■ What to work on ■
Give back every record exactly, images excluded.

[[ Records for the task open ]]

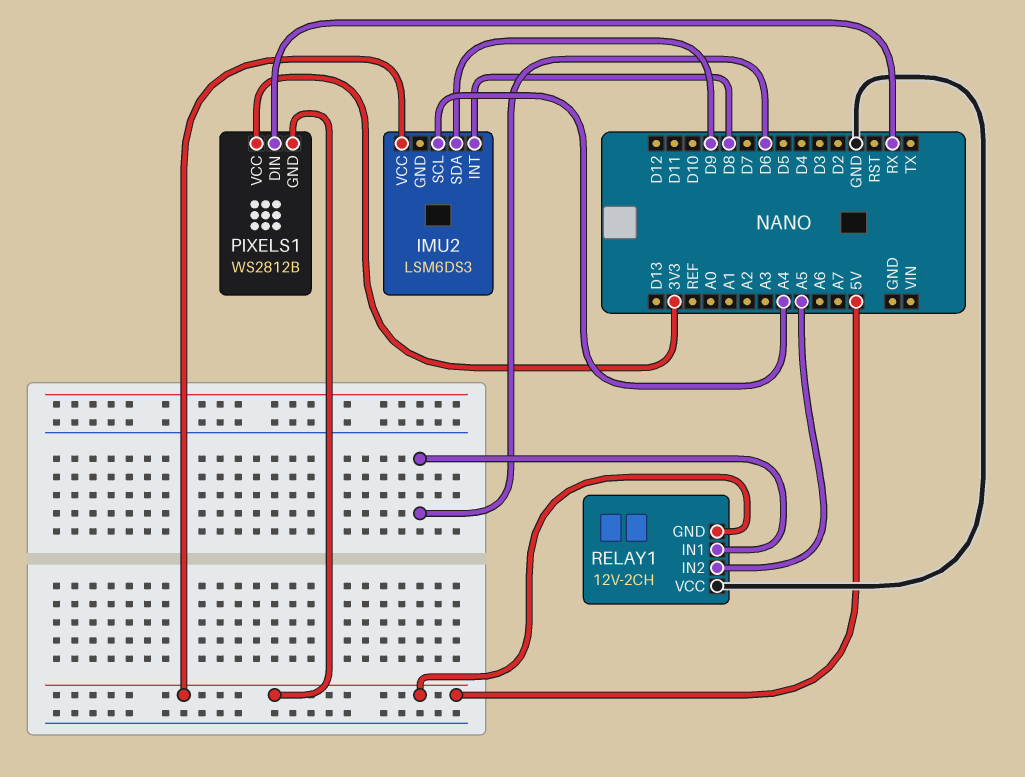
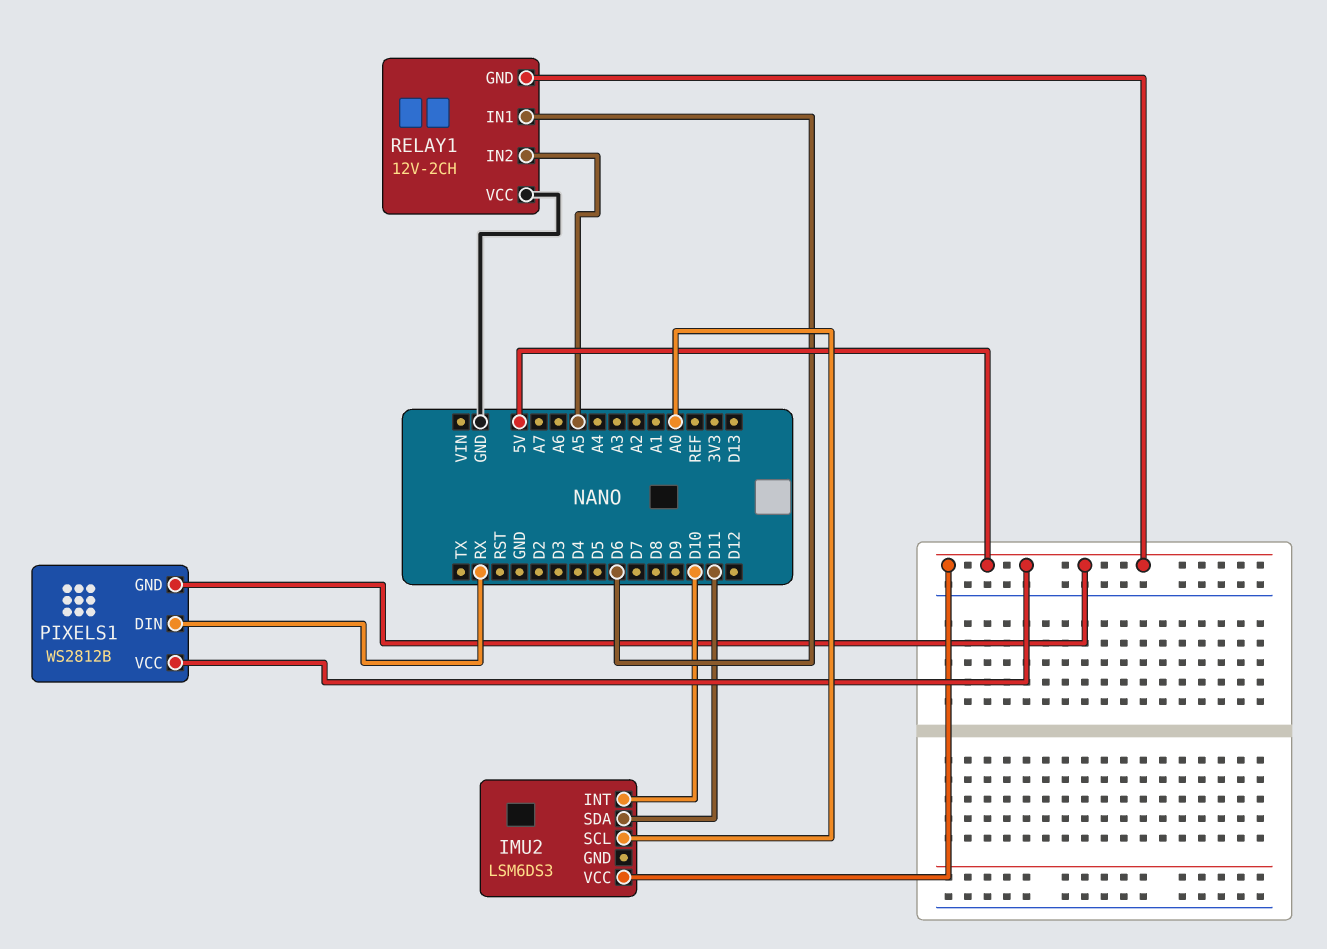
IMU2 pin INT: D8 -> D10
IMU2 pin SCL: A4 -> A0
IMU2 pin SDA: D9 -> D11
PIXELS1 pin VCC: 3V3 -> 5V

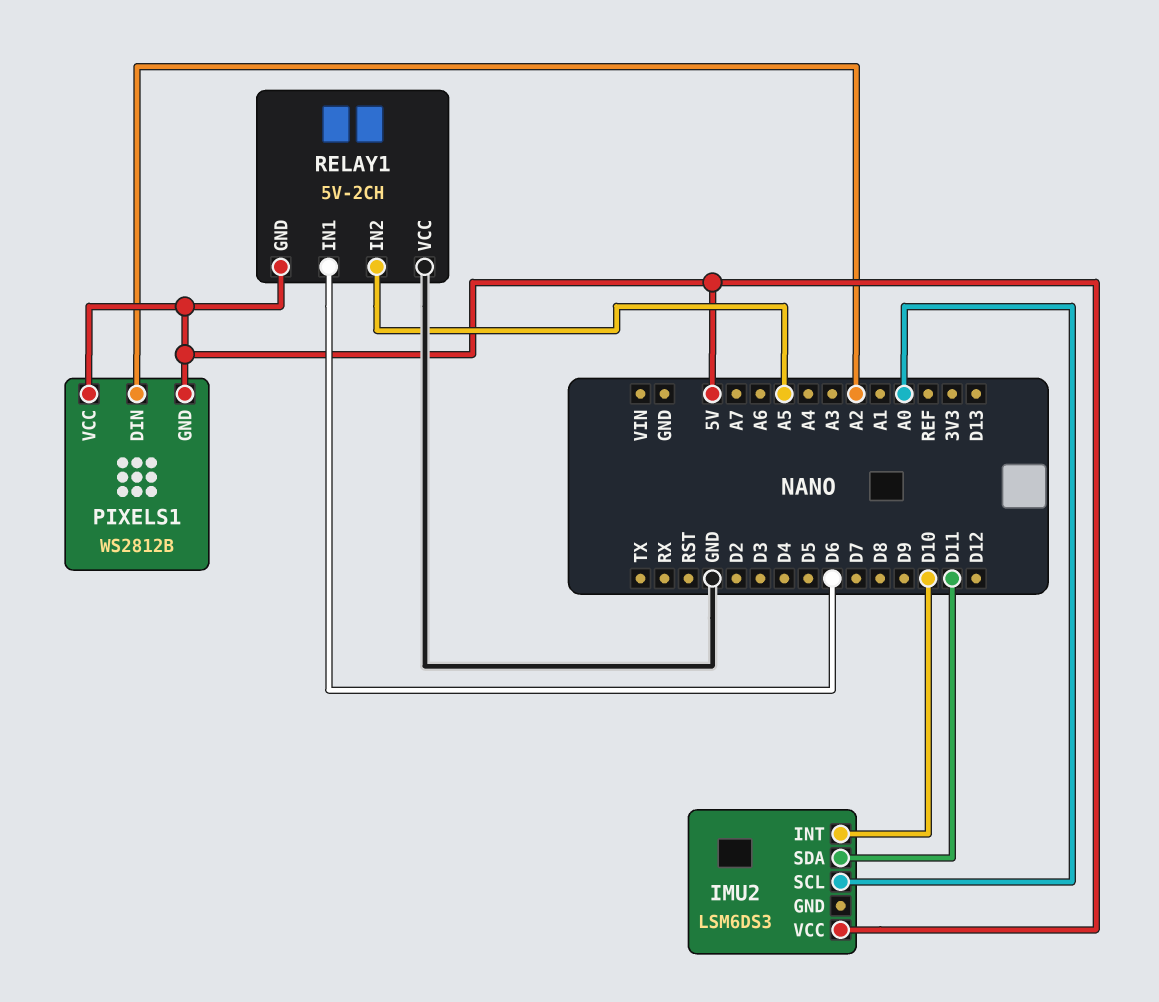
PIXELS1 pin DIN: RX -> A2
RELAY1: 12V-2CH -> 5V-2CH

[[ Records for the task closed ]]

■ Exercise result ■
IMU2 pin INT: D8 -> D10
IMU2 pin SCL: A4 -> A0
IMU2 pin SDA: D9 -> D11
PIXELS1 pin VCC: 3V3 -> 5V

PIXELS1 pin DIN: RX -> A2
RELAY1: 12V-2CH -> 5V-2CH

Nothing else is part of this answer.